[TASK BRIEF]:
Convert every line of the items below into a Markdown table with two columns, Row and Line, numbering the rows in order and leaving out blank lines.

[GIVEN DATA]:
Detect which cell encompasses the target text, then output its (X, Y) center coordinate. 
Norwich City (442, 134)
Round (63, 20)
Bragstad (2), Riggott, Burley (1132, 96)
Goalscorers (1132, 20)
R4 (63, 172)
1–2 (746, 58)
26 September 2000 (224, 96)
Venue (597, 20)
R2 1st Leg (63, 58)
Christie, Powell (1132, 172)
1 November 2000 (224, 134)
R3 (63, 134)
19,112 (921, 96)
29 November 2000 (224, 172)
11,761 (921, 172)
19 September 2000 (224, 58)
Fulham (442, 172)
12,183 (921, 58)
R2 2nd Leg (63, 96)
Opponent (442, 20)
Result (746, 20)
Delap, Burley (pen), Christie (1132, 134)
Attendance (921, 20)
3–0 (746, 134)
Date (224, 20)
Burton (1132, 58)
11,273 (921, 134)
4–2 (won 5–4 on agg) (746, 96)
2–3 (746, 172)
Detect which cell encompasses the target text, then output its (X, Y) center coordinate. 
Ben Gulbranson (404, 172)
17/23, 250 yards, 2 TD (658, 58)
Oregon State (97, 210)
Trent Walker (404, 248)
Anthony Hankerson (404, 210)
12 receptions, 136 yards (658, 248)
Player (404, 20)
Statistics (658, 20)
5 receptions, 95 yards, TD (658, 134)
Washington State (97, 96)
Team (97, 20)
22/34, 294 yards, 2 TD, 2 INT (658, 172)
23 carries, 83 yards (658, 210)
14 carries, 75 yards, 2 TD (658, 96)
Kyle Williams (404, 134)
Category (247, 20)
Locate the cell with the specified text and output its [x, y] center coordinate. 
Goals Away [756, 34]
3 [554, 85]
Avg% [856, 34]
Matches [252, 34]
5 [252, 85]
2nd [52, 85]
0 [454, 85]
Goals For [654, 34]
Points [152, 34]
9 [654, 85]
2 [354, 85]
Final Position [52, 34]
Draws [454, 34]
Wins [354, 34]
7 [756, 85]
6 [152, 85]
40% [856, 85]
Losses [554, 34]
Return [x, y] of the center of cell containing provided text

[RESPONSE TO THIS TASK]:
| Row | Line |
|---|---|
| 1 | Detect which cell encompasses the target text, then output its (X, Y) center coordinate.  |
| 2 | Norwich City (442, 134) |
| 3 | Round (63, 20) |
| 4 | Bragstad (2), Riggott, Burley (1132, 96) |
| 5 | Goalscorers (1132, 20) |
| 6 | R4 (63, 172) |
| 7 | 1–2 (746, 58) |
| 8 | 26 September 2000 (224, 96) |
| 9 | Venue (597, 20) |
| 10 | R2 1st Leg (63, 58) |
| 11 | Christie, Powell (1132, 172) |
| 12 | 1 November 2000 (224, 134) |
| 13 | R3 (63, 134) |
| 14 | 19,112 (921, 96) |
| 15 | 29 November 2000 (224, 172) |
| 16 | 11,761 (921, 172) |
| 17 | 19 September 2000 (224, 58) |
| 18 | Fulham (442, 172) |
| 19 | 12,183 (921, 58) |
| 20 | R2 2nd Leg (63, 96) |
| 21 | Opponent (442, 20) |
| 22 | Result (746, 20) |
| 23 | Delap, Burley (pen), Christie (1132, 134) |
| 24 | Attendance (921, 20) |
| 25 | 3–0 (746, 134) |
| 26 | Date (224, 20) |
| 27 | Burton (1132, 58) |
| 28 | 11,273 (921, 134) |
| 29 | 4–2 (won 5–4 on agg) (746, 96) |
| 30 | 2–3 (746, 172) |
| 31 | Detect which cell encompasses the target text, then output its (X, Y) center coordinate.  |
| 32 | Ben Gulbranson (404, 172) |
| 33 | 17/23, 250 yards, 2 TD (658, 58) |
| 34 | Oregon State (97, 210) |
| 35 | Trent Walker (404, 248) |
| 36 | Anthony Hankerson (404, 210) |
| 37 | 12 receptions, 136 yards (658, 248) |
| 38 | Player (404, 20) |
| 39 | Statistics (658, 20) |
| 40 | 5 receptions, 95 yards, TD (658, 134) |
| 41 | Washington State (97, 96) |
| 42 | Team (97, 20) |
| 43 | 22/34, 294 yards, 2 TD, 2 INT (658, 172) |
| 44 | 23 carries, 83 yards (658, 210) |
| 45 | 14 carries, 75 yards, 2 TD (658, 96) |
| 46 | Kyle Williams (404, 134) |
| 47 | Category (247, 20) |
| 48 | Locate the cell with the specified text and output its [x, y] center coordinate.  |
| 49 | Goals Away [756, 34] |
| 50 | 3 [554, 85] |
| 51 | Avg% [856, 34] |
| 52 | Matches [252, 34] |
| 53 | 5 [252, 85] |
| 54 | 2nd [52, 85] |
| 55 | 0 [454, 85] |
| 56 | Goals For [654, 34] |
| 57 | Points [152, 34] |
| 58 | 9 [654, 85] |
| 59 | 2 [354, 85] |
| 60 | Final Position [52, 34] |
| 61 | Draws [454, 34] |
| 62 | Wins [354, 34] |
| 63 | 7 [756, 85] |
| 64 | 6 [152, 85] |
| 65 | 40% [856, 85] |
| 66 | Losses [554, 34] |
| 67 | Return [x, y] of the center of cell containing provided text |